━━━ GIVEN RECORDS ━━━

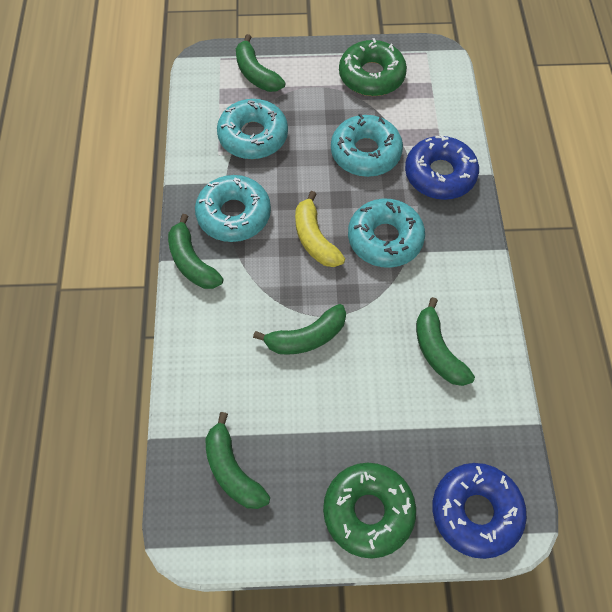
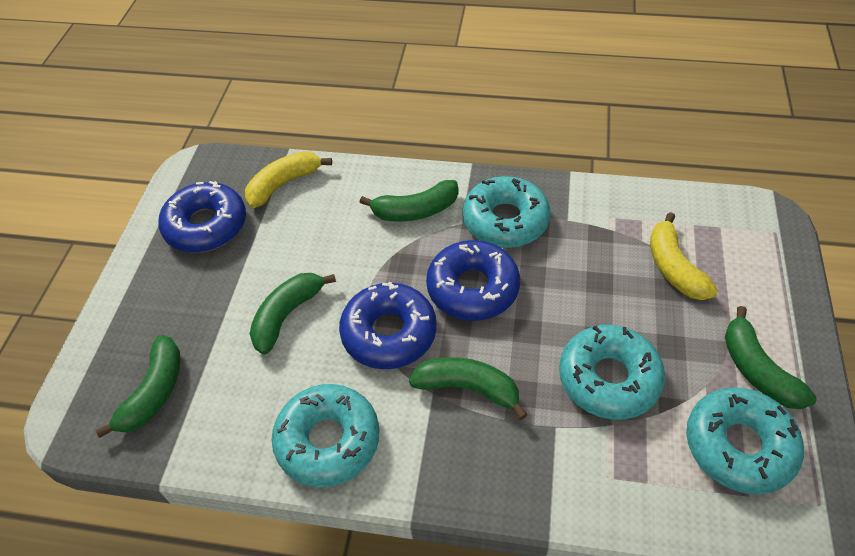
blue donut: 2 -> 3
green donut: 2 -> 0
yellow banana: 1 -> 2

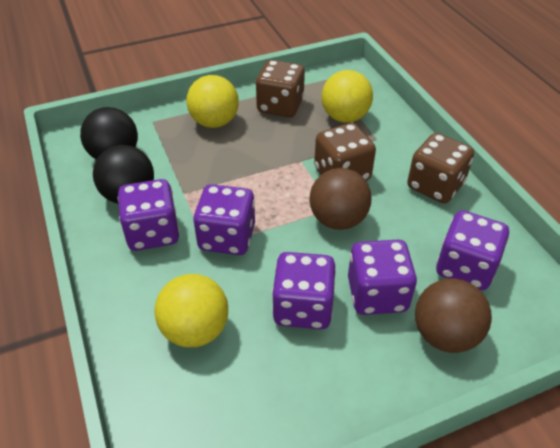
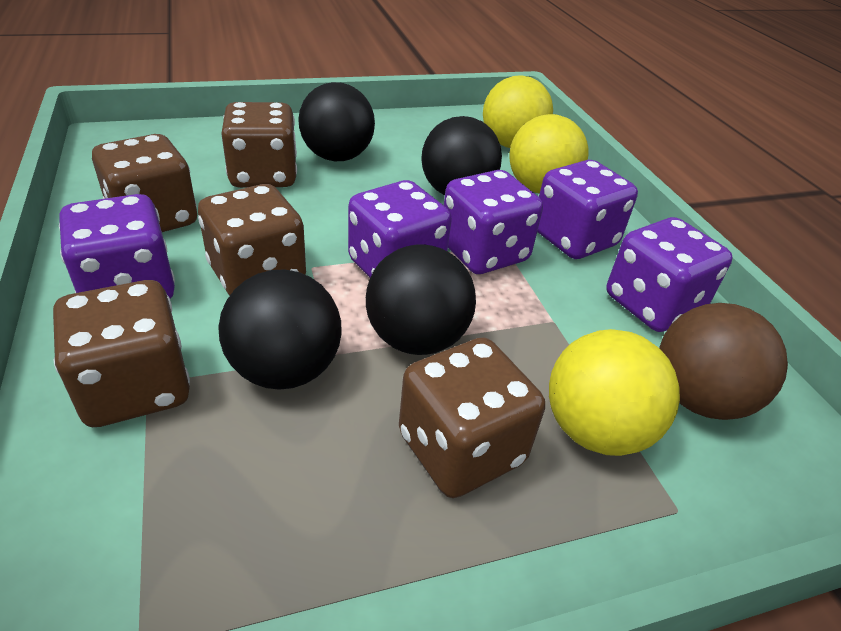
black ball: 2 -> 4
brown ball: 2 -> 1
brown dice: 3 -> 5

━━━

• **WHAT YOU WILL DO**:
Your copy of the records must match them exactly, except that no pictures appear in it.

• **ANSWER TO THIS EXERCISE**:
blue donut: 2 -> 3
green donut: 2 -> 0
yellow banana: 1 -> 2

black ball: 2 -> 4
brown ball: 2 -> 1
brown dice: 3 -> 5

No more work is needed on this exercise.